▶ [Problem description]
Read the data below line by line and state how many lines hold "pink". Nothing else belongs in the answer.

▶ [Excerpted records]
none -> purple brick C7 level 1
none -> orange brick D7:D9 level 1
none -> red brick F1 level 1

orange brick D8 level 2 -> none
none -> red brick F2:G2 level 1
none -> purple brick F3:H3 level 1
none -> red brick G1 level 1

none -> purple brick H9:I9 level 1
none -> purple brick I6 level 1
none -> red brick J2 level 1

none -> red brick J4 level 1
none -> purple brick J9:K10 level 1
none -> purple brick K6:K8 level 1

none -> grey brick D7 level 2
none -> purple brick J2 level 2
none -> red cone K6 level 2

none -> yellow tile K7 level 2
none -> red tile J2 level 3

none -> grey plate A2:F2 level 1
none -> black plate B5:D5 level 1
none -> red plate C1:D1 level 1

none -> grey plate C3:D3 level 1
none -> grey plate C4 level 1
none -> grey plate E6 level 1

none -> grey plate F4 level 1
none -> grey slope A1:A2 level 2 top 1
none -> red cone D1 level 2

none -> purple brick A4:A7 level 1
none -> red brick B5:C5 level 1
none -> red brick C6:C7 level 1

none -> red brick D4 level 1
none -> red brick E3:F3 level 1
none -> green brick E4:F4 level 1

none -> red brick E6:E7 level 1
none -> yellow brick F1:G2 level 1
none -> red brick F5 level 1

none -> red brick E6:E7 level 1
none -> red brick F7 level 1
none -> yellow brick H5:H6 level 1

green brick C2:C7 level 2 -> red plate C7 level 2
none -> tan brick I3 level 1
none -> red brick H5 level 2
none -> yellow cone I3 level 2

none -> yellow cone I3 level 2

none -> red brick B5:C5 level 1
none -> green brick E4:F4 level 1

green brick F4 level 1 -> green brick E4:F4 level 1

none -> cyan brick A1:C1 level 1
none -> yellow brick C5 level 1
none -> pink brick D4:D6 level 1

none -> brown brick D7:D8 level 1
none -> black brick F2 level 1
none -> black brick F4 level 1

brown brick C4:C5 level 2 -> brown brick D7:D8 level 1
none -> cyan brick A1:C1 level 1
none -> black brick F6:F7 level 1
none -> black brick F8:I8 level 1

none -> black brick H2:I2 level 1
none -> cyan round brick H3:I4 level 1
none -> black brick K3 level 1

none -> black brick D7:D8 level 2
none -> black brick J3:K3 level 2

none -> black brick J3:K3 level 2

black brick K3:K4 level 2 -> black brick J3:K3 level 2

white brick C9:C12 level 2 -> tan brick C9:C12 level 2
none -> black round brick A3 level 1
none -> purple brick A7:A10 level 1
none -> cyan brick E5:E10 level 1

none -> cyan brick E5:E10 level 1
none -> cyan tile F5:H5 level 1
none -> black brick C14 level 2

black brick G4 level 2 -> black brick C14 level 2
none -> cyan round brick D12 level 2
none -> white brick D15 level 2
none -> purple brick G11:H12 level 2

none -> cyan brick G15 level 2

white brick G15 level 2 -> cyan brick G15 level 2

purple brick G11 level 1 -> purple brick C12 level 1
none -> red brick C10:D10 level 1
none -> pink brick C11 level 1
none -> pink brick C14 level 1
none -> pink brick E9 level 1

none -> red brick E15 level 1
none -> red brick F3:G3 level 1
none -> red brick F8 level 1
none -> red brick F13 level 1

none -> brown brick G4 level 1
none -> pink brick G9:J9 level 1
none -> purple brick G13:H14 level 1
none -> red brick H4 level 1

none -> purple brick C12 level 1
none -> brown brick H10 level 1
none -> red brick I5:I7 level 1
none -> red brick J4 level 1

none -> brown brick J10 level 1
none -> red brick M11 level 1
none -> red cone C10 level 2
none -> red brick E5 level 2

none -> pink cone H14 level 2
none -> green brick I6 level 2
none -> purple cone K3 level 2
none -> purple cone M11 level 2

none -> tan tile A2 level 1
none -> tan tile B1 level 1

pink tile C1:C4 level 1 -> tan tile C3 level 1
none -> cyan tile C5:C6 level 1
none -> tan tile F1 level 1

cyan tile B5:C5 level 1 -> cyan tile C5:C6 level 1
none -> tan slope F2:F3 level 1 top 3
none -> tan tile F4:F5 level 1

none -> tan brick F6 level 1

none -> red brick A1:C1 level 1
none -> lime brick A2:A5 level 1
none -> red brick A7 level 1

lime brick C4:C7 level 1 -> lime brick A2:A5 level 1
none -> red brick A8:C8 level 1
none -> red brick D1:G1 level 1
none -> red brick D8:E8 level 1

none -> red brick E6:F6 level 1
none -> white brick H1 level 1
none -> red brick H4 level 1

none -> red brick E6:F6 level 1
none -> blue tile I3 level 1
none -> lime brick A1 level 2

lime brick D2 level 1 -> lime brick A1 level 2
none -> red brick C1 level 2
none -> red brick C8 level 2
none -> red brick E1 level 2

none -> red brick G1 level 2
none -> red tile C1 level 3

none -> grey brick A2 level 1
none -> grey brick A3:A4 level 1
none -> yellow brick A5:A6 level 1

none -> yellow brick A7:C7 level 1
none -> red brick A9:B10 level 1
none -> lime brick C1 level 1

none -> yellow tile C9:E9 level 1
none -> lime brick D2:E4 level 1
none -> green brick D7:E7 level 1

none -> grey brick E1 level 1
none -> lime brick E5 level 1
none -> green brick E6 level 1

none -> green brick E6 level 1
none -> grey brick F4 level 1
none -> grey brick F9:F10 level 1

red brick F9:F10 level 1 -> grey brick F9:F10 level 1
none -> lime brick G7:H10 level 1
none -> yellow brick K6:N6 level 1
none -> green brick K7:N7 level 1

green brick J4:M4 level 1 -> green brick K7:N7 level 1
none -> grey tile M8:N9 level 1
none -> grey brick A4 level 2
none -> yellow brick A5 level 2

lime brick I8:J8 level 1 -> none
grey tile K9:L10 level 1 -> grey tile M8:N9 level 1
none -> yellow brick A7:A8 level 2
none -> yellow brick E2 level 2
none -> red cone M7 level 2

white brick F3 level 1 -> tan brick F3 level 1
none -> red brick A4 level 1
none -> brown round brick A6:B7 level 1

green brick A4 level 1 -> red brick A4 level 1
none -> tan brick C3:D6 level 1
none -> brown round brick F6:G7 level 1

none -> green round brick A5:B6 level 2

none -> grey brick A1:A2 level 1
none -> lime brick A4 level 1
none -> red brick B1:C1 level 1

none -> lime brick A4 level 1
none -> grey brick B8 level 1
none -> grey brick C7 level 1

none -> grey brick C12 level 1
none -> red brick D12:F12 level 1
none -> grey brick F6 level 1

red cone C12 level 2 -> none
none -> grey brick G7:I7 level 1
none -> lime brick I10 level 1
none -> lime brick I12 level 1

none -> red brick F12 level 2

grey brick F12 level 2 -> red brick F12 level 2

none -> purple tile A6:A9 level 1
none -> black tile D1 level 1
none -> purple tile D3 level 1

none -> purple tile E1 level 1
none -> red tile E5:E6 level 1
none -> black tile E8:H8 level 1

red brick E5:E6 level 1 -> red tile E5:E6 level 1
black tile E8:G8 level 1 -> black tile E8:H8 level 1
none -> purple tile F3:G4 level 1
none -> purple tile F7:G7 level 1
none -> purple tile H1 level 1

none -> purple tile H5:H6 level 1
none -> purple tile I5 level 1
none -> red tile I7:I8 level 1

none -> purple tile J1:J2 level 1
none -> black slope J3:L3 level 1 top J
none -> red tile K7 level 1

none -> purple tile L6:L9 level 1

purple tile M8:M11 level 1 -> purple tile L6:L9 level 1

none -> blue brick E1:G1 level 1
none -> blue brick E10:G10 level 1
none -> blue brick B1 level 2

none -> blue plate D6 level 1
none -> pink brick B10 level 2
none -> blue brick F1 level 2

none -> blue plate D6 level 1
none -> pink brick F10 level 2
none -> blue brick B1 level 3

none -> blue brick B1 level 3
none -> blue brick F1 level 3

▶ [Response box]
9